#### Assignment:
Return all the data exactly, keeping the pictures out.

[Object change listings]
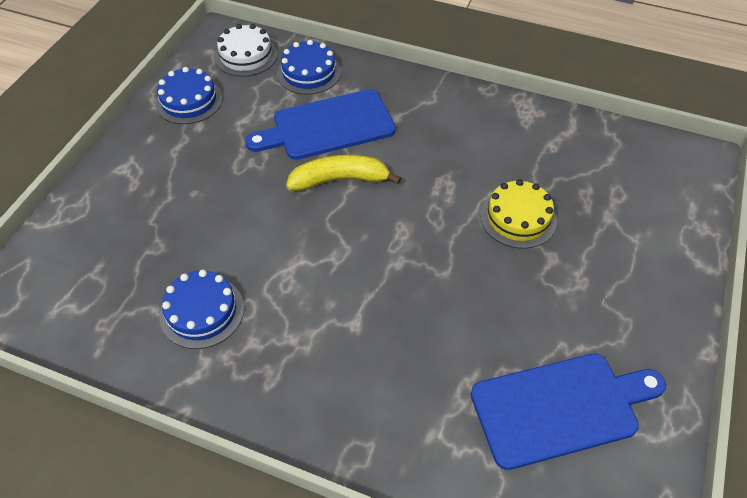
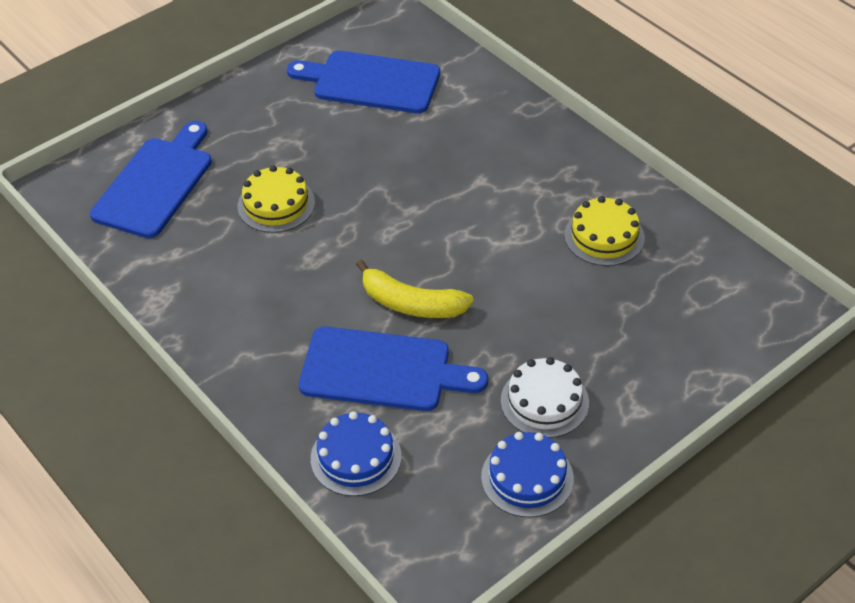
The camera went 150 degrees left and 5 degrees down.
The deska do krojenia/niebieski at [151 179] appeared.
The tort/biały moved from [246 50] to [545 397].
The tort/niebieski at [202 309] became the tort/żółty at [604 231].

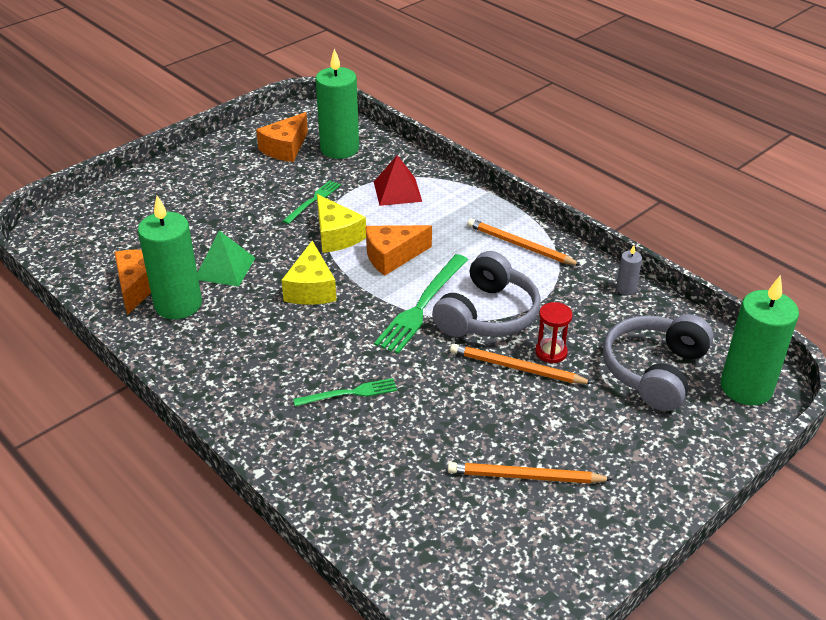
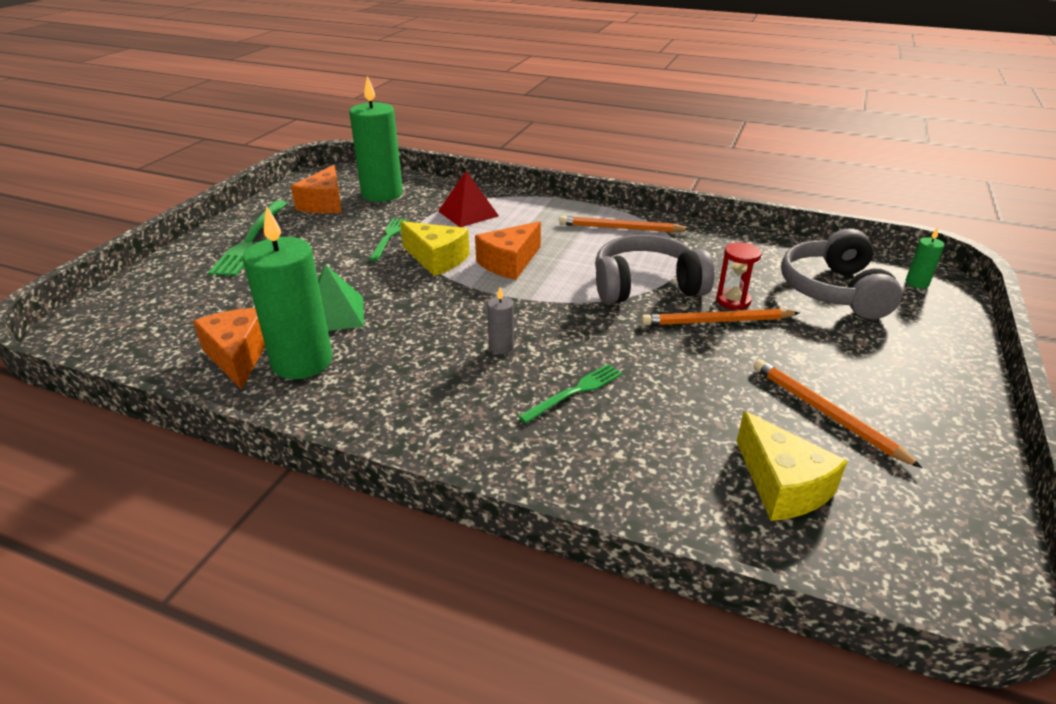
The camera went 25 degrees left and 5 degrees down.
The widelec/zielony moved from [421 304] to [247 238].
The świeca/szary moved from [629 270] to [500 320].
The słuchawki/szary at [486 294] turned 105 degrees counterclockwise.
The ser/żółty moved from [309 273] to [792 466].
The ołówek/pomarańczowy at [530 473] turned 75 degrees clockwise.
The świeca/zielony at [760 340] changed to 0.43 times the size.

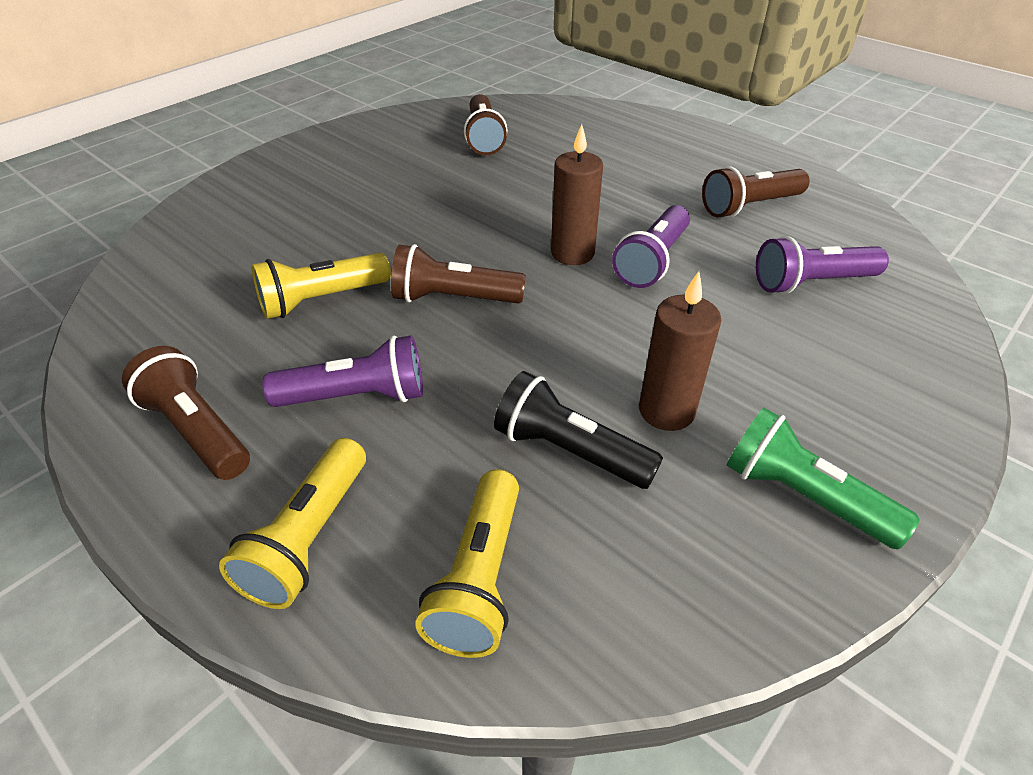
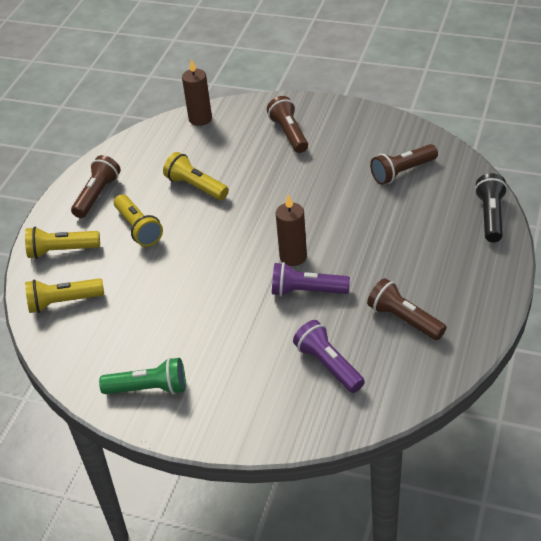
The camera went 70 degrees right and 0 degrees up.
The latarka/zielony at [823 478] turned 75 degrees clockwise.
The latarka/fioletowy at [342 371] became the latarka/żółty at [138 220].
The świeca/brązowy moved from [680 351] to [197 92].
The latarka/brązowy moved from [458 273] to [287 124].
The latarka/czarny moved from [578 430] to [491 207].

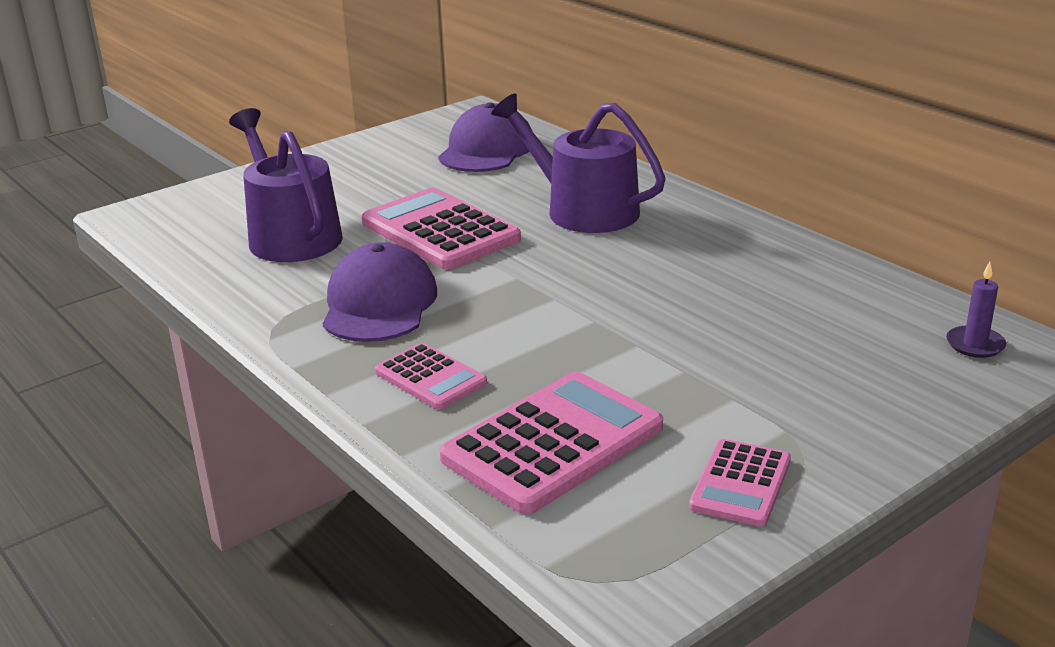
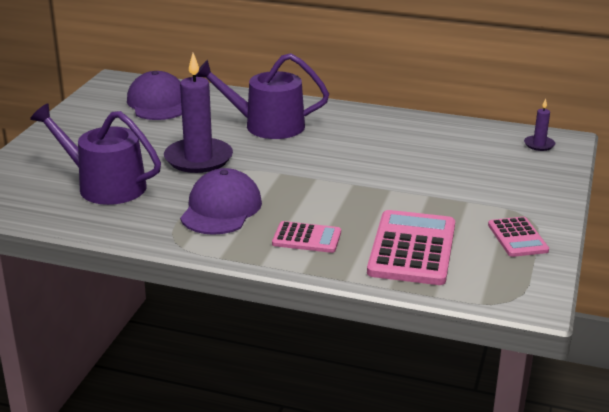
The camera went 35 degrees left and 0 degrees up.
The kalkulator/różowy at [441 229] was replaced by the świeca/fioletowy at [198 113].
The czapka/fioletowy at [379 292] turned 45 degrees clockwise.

#### Expected output:
The camera went 150 degrees left and 5 degrees down.
The deska do krojenia/niebieski at [151 179] appeared.
The tort/biały moved from [246 50] to [545 397].
The tort/niebieski at [202 309] became the tort/żółty at [604 231].

The camera went 25 degrees left and 5 degrees down.
The widelec/zielony moved from [421 304] to [247 238].
The świeca/szary moved from [629 270] to [500 320].
The słuchawki/szary at [486 294] turned 105 degrees counterclockwise.
The ser/żółty moved from [309 273] to [792 466].
The ołówek/pomarańczowy at [530 473] turned 75 degrees clockwise.
The świeca/zielony at [760 340] changed to 0.43 times the size.

The camera went 70 degrees right and 0 degrees up.
The latarka/zielony at [823 478] turned 75 degrees clockwise.
The latarka/fioletowy at [342 371] became the latarka/żółty at [138 220].
The świeca/brązowy moved from [680 351] to [197 92].
The latarka/brązowy moved from [458 273] to [287 124].
The latarka/czarny moved from [578 430] to [491 207].

The camera went 35 degrees left and 0 degrees up.
The kalkulator/różowy at [441 229] was replaced by the świeca/fioletowy at [198 113].
The czapka/fioletowy at [379 292] turned 45 degrees clockwise.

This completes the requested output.